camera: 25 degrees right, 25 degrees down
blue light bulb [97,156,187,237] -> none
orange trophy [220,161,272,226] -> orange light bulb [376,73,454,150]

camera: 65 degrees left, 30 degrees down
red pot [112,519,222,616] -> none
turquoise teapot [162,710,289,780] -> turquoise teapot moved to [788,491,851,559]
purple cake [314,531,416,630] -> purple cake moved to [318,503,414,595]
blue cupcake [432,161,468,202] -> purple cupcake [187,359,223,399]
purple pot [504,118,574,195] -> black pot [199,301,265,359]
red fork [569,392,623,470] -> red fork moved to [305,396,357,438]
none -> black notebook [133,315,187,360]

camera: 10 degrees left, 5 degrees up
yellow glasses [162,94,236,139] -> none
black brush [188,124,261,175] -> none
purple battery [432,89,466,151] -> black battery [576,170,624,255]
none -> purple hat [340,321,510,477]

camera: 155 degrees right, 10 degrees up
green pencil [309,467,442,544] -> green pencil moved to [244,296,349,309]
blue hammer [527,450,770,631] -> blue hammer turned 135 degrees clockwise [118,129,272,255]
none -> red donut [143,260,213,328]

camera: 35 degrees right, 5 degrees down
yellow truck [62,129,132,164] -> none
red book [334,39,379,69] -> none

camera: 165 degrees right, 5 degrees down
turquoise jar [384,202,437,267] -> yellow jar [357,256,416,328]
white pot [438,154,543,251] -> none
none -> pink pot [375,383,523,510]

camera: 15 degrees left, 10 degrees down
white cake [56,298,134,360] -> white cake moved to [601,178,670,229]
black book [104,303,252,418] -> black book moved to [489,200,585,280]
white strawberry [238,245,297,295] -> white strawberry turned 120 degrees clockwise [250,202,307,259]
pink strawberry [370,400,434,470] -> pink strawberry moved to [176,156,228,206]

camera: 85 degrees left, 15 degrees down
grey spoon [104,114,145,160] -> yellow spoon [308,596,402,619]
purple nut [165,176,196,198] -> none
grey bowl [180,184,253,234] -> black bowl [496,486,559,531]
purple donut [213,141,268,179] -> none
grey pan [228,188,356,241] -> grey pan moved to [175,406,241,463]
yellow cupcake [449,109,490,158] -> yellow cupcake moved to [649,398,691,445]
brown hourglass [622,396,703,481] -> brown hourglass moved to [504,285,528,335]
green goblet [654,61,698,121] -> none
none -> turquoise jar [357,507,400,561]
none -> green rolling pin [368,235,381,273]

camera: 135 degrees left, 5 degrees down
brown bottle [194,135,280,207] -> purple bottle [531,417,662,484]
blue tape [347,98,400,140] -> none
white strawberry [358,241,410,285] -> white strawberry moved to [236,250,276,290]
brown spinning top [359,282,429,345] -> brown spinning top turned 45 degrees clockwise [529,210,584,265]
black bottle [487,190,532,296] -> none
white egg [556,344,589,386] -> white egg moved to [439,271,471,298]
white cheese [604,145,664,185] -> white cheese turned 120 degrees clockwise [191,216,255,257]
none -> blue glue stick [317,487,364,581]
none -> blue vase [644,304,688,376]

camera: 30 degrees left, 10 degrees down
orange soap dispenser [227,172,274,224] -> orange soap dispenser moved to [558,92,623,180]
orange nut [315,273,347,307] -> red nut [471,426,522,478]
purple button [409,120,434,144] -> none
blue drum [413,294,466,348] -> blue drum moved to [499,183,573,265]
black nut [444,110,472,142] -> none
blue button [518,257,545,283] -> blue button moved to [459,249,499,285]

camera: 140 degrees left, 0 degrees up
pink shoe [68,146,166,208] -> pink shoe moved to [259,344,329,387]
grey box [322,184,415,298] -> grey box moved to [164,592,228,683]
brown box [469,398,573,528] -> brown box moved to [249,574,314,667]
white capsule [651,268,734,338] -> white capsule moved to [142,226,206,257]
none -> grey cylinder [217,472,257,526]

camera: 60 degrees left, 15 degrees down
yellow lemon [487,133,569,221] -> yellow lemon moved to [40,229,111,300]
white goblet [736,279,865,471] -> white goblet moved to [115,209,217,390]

----------------

Task statement:
Give back exactly the lines of the listing above that run from the line with "grey pan [228,188,356,241]" to the line with "white egg [556,344,589,386]", inclusive.

Solution to this task:
grey pan [228,188,356,241] -> grey pan moved to [175,406,241,463]
yellow cupcake [449,109,490,158] -> yellow cupcake moved to [649,398,691,445]
brown hourglass [622,396,703,481] -> brown hourglass moved to [504,285,528,335]
green goblet [654,61,698,121] -> none
none -> turquoise jar [357,507,400,561]
none -> green rolling pin [368,235,381,273]

camera: 135 degrees left, 5 degrees down
brown bottle [194,135,280,207] -> purple bottle [531,417,662,484]
blue tape [347,98,400,140] -> none
white strawberry [358,241,410,285] -> white strawberry moved to [236,250,276,290]
brown spinning top [359,282,429,345] -> brown spinning top turned 45 degrees clockwise [529,210,584,265]
black bottle [487,190,532,296] -> none
white egg [556,344,589,386] -> white egg moved to [439,271,471,298]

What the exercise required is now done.